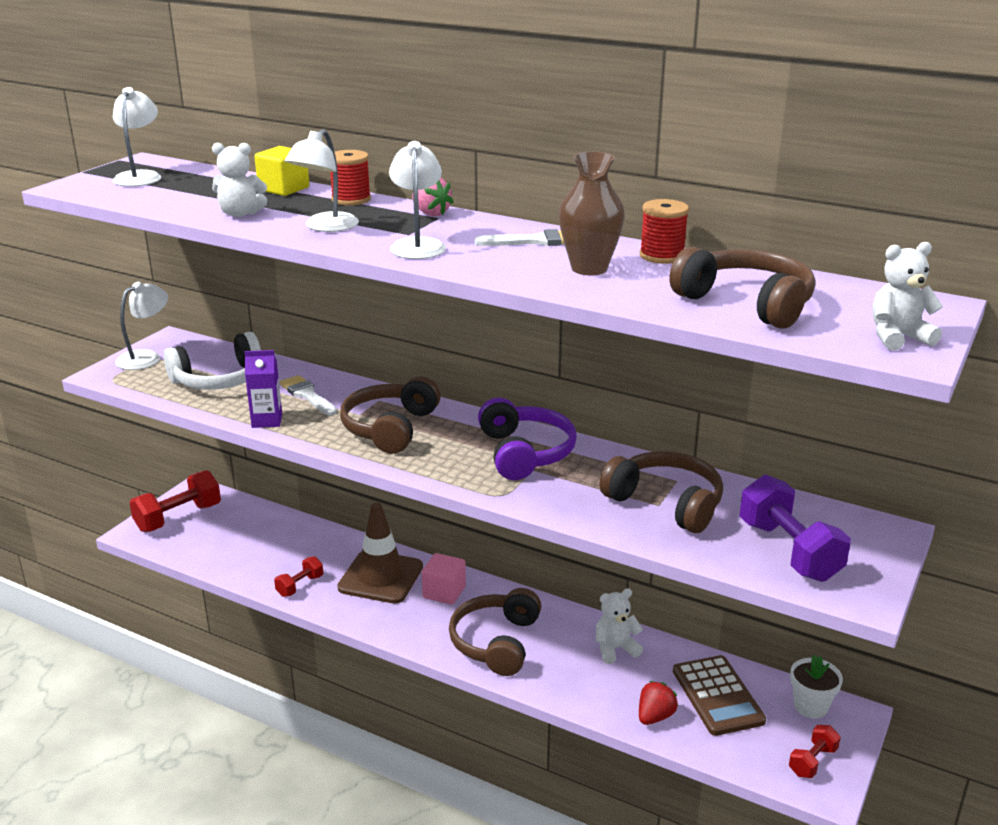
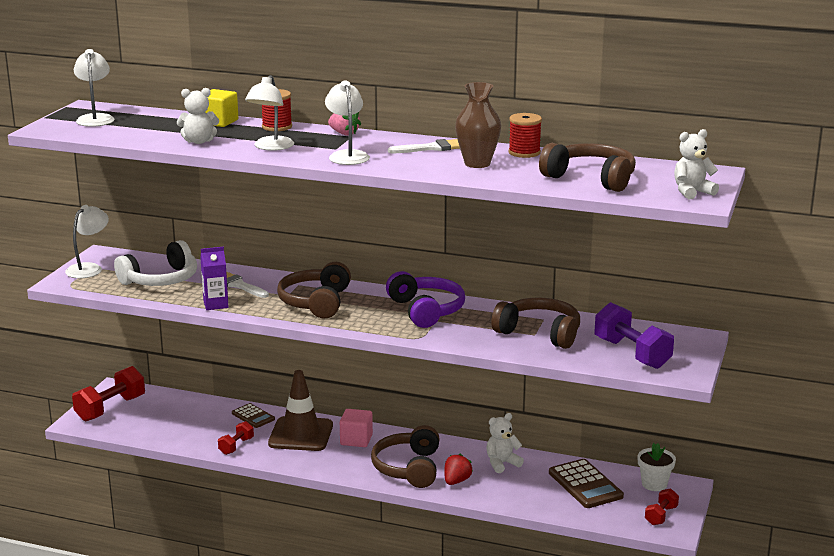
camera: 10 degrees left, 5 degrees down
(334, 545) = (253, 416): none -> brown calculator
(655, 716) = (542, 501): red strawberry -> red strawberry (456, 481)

* EXERCISE BRIEF
Would you set down the material exactly as it stands, without the pictures?

* WRITTEN ANSWER
camera: 10 degrees left, 5 degrees down
(334, 545) = (253, 416): none -> brown calculator
(655, 716) = (542, 501): red strawberry -> red strawberry (456, 481)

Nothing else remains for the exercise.